- _Listed entries_
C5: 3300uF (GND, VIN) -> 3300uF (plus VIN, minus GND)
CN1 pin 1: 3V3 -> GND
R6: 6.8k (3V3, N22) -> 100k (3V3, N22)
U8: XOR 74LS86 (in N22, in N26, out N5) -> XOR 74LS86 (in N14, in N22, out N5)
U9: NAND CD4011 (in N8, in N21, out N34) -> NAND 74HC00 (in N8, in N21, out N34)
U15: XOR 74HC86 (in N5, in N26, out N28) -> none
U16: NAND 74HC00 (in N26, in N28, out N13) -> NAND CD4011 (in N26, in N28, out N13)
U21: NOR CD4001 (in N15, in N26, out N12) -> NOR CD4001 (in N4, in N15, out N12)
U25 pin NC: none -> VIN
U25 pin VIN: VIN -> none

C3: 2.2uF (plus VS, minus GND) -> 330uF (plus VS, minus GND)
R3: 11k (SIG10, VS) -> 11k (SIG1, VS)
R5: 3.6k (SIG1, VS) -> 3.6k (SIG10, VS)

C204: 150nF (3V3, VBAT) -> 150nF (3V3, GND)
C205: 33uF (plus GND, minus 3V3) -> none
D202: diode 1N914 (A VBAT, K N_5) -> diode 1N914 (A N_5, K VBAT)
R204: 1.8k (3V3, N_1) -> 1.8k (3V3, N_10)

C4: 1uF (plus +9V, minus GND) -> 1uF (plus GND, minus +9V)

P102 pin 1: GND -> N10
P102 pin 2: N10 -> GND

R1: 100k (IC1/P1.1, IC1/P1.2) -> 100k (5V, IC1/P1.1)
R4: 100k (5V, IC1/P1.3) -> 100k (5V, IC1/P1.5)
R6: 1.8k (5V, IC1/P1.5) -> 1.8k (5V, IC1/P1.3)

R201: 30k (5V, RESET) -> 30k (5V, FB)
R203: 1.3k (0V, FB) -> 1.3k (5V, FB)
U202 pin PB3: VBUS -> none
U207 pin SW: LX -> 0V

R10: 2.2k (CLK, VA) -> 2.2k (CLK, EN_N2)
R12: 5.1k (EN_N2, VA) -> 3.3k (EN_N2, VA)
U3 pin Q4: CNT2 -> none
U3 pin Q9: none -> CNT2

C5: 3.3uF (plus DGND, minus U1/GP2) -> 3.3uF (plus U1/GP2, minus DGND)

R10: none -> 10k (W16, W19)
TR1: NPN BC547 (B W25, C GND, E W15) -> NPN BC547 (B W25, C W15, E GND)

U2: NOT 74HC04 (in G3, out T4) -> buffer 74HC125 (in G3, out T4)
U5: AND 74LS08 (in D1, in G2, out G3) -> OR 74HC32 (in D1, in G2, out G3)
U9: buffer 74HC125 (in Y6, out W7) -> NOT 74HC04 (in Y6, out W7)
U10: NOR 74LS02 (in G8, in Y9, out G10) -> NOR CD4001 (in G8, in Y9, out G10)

- _What the exercise asks_
Which lines in the records above include the word "minus"? Copy them out.

- _Output below_
C5: 3300uF (GND, VIN) -> 3300uF (plus VIN, minus GND)
C3: 2.2uF (plus VS, minus GND) -> 330uF (plus VS, minus GND)
C205: 33uF (plus GND, minus 3V3) -> none
C4: 1uF (plus +9V, minus GND) -> 1uF (plus GND, minus +9V)
C5: 3.3uF (plus DGND, minus U1/GP2) -> 3.3uF (plus U1/GP2, minus DGND)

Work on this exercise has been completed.